#### Aim
Reproduce the following lines verbatim, without any change.

#### Record excerpts
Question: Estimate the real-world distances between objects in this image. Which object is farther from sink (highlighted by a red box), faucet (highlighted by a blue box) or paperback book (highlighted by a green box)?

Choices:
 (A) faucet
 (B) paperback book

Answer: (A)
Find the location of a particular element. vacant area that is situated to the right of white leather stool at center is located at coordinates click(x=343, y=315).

#### Answer to this exercise
Question: Estimate the real-world distances between objects in this image. Which object is farther from sink (highlighted by a red box), faucet (highlighted by a blue box) or paperback book (highlighted by a green box)?

Choices:
 (A) faucet
 (B) paperback book

Answer: (A)
Find the location of a particular element. vacant area that is situated to the right of white leather stool at center is located at coordinates click(x=343, y=315).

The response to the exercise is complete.